» **What needs to be done**
How many lines of the records contain the string "kern", matching its case exactly? Reply with the number alone.

** start of Records for processing **

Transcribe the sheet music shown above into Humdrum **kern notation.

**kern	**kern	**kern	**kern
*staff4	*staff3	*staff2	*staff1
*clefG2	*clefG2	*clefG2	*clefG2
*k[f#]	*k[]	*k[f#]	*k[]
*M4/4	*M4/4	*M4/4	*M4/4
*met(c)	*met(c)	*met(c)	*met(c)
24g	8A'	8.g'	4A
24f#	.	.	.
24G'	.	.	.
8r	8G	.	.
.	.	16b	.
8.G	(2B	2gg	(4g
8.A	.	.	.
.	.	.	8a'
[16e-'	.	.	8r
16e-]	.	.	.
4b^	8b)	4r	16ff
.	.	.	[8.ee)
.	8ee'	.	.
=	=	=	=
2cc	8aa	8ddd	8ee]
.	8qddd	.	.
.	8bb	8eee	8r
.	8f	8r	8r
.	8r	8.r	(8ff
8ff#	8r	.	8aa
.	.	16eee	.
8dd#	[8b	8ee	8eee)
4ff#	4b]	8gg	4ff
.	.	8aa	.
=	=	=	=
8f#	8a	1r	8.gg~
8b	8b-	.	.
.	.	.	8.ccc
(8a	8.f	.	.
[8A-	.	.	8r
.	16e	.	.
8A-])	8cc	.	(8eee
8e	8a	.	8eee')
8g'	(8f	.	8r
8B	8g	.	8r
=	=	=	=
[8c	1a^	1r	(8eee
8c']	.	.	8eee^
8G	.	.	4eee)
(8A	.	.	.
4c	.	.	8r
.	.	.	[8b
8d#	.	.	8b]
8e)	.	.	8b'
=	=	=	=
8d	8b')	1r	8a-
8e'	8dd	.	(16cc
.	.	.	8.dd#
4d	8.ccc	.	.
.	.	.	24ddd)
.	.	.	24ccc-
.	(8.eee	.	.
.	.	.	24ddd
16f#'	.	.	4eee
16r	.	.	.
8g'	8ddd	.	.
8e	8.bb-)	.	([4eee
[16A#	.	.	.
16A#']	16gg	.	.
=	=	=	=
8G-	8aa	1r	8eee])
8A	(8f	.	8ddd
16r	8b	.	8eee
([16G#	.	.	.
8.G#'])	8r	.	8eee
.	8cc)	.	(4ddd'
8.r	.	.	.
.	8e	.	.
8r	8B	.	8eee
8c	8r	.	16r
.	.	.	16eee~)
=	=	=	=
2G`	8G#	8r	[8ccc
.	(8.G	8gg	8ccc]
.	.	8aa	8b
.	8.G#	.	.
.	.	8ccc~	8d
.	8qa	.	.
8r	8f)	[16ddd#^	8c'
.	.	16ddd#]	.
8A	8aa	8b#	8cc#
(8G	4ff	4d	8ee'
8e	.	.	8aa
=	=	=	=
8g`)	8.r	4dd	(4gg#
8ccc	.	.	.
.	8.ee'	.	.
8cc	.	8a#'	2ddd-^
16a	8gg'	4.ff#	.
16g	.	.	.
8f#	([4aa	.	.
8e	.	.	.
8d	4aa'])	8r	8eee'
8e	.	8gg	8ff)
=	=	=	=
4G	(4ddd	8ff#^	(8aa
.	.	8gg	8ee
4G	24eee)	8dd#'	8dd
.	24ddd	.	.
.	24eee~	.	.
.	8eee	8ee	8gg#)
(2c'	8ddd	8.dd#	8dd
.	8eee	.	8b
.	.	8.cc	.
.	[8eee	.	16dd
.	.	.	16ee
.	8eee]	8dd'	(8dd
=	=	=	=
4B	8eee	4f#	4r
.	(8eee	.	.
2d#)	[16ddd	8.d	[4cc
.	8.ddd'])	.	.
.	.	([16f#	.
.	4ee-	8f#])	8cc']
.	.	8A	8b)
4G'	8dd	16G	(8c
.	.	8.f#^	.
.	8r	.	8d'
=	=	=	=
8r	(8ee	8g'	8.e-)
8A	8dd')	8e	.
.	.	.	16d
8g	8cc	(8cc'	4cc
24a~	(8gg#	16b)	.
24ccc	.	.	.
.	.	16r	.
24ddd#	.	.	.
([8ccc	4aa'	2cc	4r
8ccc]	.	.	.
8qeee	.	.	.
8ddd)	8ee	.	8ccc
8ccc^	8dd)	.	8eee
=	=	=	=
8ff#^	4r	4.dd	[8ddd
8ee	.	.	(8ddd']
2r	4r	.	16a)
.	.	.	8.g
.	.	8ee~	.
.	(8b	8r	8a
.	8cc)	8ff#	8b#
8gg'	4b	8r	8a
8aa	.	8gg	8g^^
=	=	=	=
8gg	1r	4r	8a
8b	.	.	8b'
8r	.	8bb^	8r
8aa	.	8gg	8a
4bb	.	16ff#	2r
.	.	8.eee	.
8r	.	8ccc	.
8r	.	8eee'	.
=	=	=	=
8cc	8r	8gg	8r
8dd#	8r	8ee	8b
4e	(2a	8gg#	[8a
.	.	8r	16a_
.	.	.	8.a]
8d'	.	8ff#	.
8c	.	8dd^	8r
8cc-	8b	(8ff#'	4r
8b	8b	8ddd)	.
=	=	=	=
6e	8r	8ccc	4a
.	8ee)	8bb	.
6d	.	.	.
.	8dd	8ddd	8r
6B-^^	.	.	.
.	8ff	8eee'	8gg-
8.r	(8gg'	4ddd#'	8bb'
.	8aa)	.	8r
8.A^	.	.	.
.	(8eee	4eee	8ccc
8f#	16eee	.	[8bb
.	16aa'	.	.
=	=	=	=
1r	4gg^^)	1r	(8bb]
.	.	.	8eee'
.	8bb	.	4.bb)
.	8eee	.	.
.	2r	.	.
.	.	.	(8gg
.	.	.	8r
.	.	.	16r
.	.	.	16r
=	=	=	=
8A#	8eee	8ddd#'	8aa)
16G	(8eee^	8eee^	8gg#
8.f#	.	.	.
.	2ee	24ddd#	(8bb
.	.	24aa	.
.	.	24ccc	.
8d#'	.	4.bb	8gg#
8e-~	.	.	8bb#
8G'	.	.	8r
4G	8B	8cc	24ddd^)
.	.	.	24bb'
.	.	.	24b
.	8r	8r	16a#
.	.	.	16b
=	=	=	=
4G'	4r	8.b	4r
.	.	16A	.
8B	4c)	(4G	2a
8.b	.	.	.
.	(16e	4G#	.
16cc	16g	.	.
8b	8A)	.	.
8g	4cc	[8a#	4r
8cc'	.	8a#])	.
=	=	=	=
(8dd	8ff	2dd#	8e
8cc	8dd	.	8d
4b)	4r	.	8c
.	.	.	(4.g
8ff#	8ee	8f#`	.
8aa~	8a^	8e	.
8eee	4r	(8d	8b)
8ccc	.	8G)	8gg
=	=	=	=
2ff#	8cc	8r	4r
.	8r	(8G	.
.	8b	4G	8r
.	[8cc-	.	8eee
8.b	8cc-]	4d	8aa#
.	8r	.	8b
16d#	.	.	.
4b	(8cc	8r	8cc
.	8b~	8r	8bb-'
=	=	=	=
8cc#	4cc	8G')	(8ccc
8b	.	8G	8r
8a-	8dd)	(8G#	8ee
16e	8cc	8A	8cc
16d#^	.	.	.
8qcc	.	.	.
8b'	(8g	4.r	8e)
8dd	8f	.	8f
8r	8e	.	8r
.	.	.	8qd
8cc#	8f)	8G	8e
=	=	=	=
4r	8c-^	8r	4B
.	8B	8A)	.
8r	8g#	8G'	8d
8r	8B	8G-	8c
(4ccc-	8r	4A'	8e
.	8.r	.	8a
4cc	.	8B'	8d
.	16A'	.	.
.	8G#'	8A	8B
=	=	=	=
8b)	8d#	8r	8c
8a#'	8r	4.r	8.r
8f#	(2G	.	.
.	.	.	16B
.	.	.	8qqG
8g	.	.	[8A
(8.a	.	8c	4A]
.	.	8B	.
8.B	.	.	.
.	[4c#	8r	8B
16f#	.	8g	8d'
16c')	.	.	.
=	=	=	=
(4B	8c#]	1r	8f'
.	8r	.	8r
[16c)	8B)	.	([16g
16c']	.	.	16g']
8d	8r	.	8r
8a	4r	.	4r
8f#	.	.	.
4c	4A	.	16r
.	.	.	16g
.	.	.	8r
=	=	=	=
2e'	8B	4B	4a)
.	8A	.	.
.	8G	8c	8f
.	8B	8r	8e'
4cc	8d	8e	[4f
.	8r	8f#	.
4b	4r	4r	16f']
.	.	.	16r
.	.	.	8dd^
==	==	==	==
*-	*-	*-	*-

** end of Records for processing **

» **Answer**
2